What is required:
Output exactly, and only, the lines below from the one with "(299, 510) = (175, 339): white" down to the one with "(189, 76) = (231, 294): purple". Include both end lines and no pictures.
BEGIN Source information
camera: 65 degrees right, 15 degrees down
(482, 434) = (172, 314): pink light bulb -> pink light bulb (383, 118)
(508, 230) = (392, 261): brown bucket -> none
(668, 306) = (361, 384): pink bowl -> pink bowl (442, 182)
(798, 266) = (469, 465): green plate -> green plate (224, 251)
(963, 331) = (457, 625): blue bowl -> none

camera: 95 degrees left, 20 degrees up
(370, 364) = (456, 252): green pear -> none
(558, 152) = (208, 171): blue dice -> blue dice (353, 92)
END Source information
BEGIN Source information
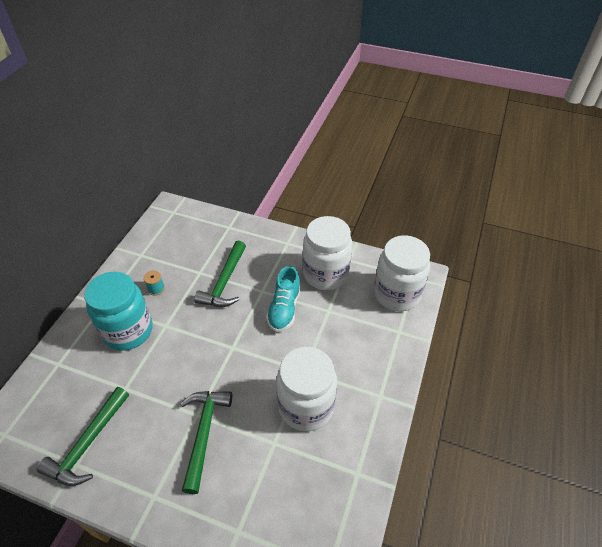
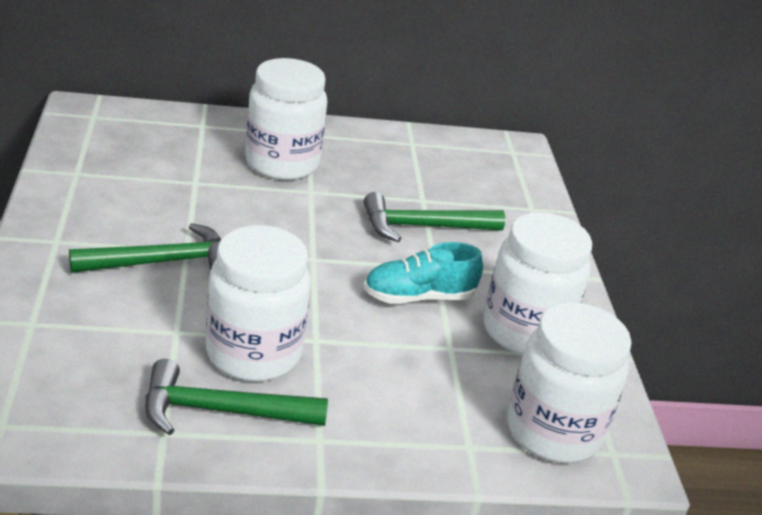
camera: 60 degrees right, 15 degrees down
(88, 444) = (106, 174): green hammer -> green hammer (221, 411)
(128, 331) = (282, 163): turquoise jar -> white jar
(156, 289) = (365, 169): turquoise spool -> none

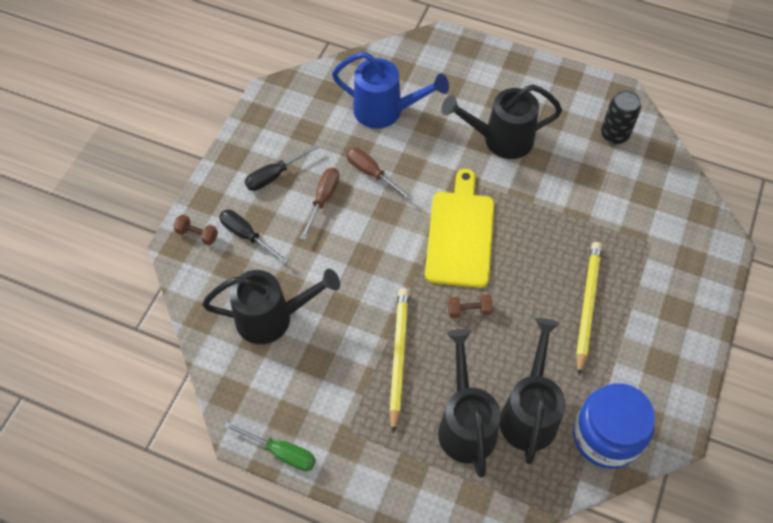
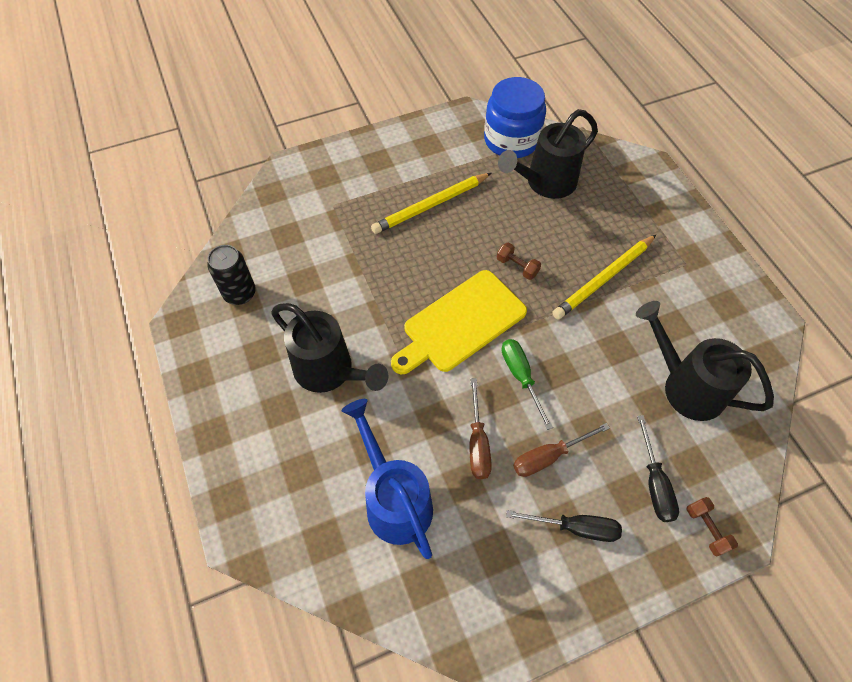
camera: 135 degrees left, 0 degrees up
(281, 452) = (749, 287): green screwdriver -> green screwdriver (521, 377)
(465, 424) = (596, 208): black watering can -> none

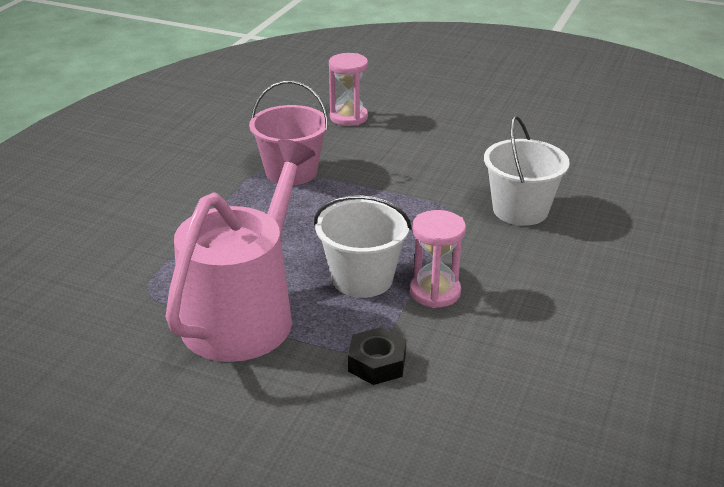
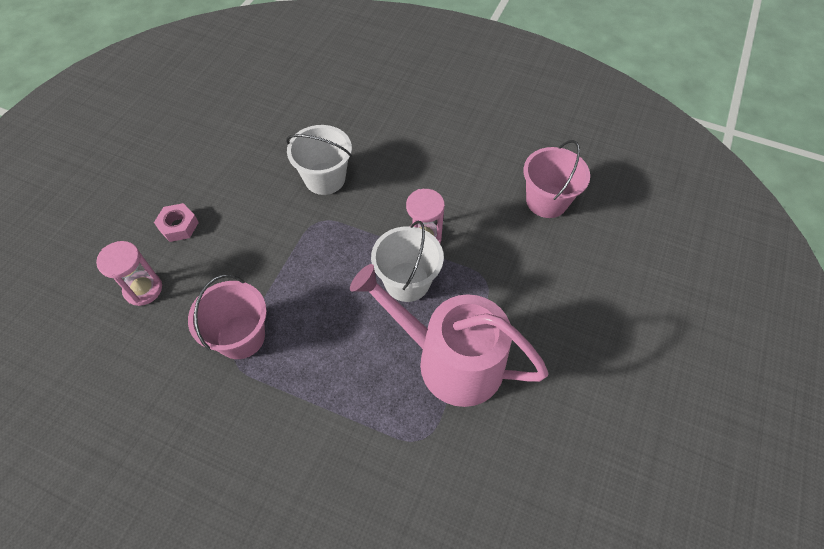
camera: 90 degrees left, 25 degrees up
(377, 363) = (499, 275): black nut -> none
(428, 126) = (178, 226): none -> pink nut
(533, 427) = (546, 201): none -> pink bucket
END Source information
BEGIN Source information
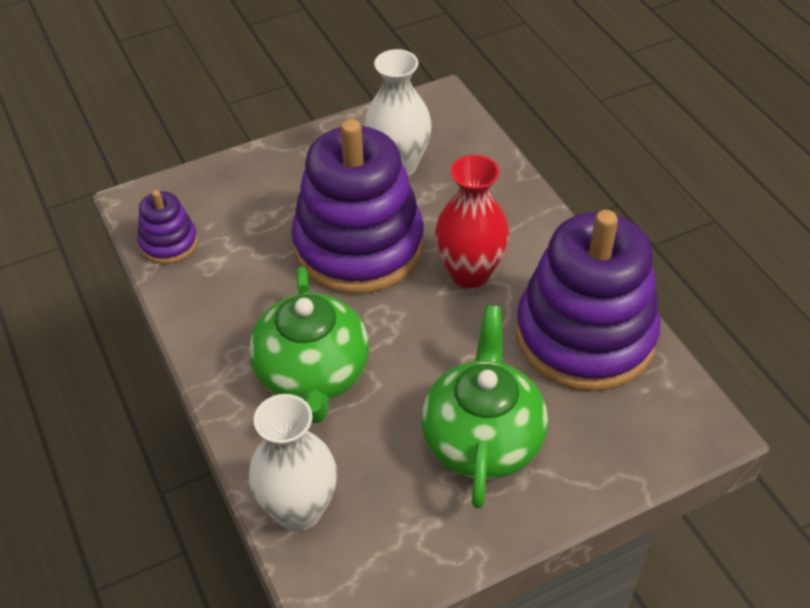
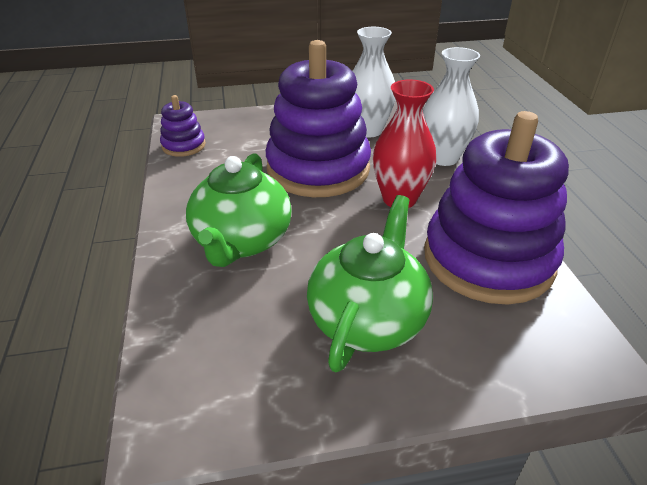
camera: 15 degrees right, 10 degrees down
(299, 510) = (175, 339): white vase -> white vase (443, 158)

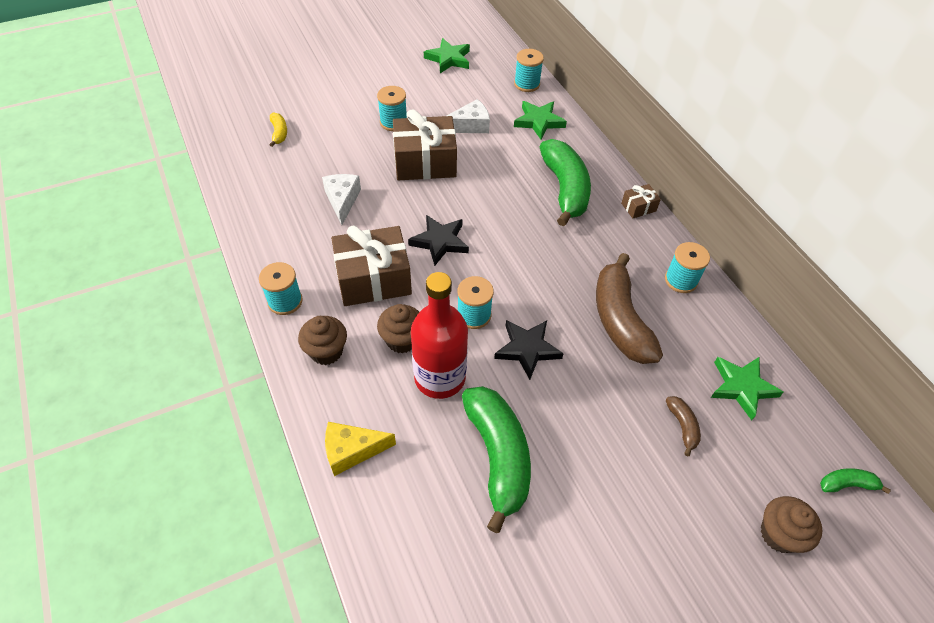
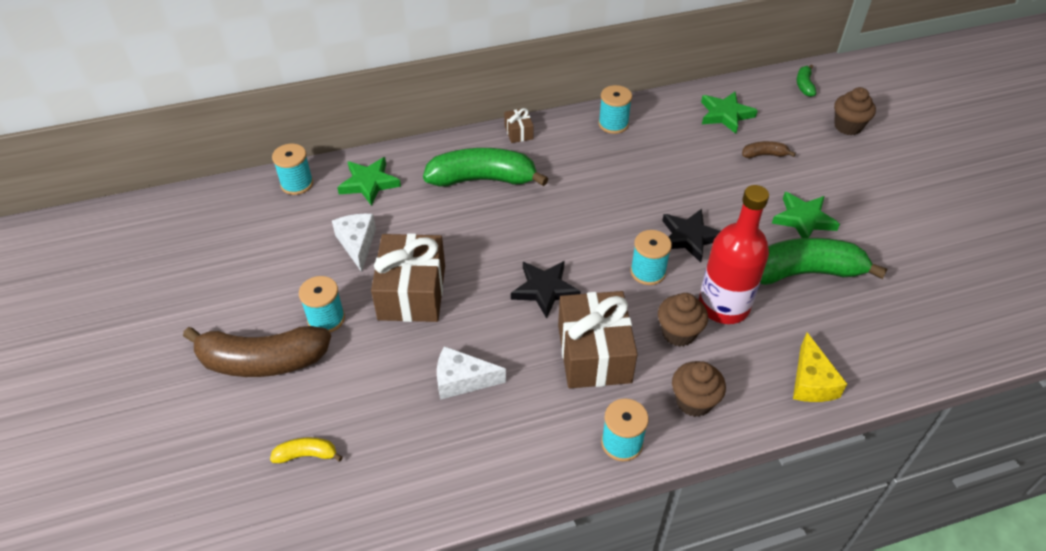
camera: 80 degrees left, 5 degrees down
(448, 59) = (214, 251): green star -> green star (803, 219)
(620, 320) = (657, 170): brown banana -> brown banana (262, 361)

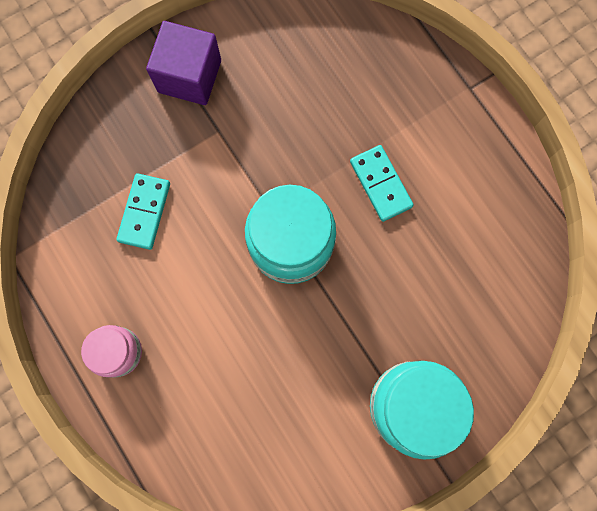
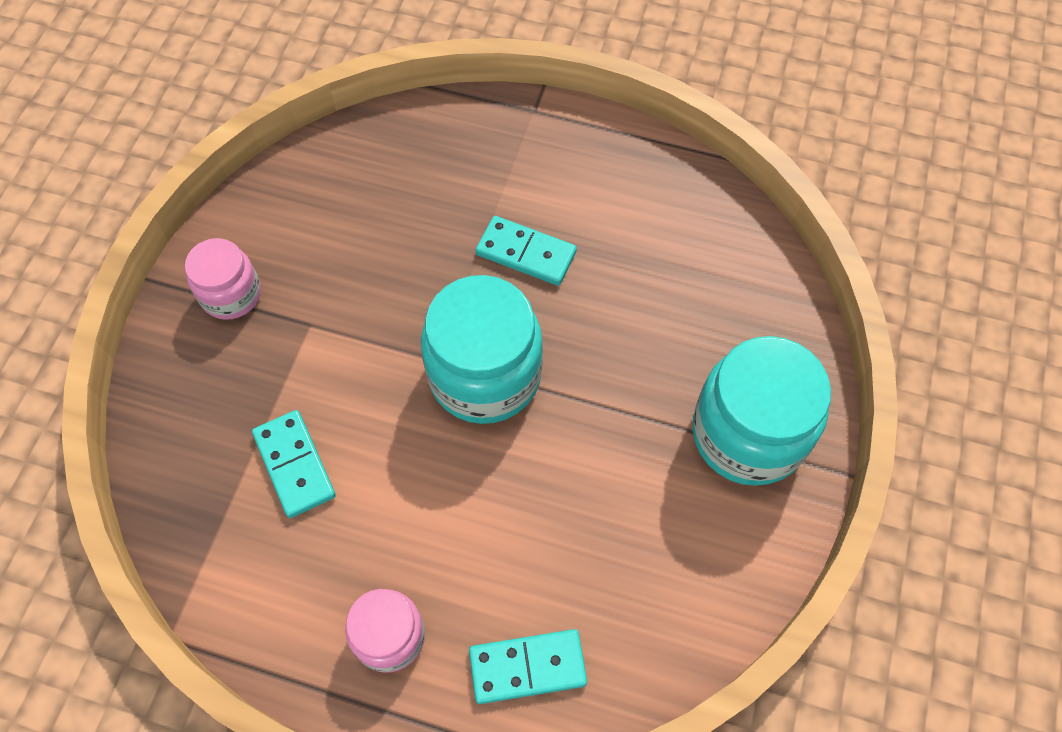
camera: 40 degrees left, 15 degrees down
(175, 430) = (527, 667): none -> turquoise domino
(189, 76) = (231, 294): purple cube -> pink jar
END Source information
Written solution:
(299, 510) = (175, 339): white vase -> white vase (443, 158)

camera: 80 degrees left, 5 degrees down
(448, 59) = (214, 251): green star -> green star (803, 219)
(620, 320) = (657, 170): brown banana -> brown banana (262, 361)

camera: 40 degrees left, 15 degrees down
(175, 430) = (527, 667): none -> turquoise domino
(189, 76) = (231, 294): purple cube -> pink jar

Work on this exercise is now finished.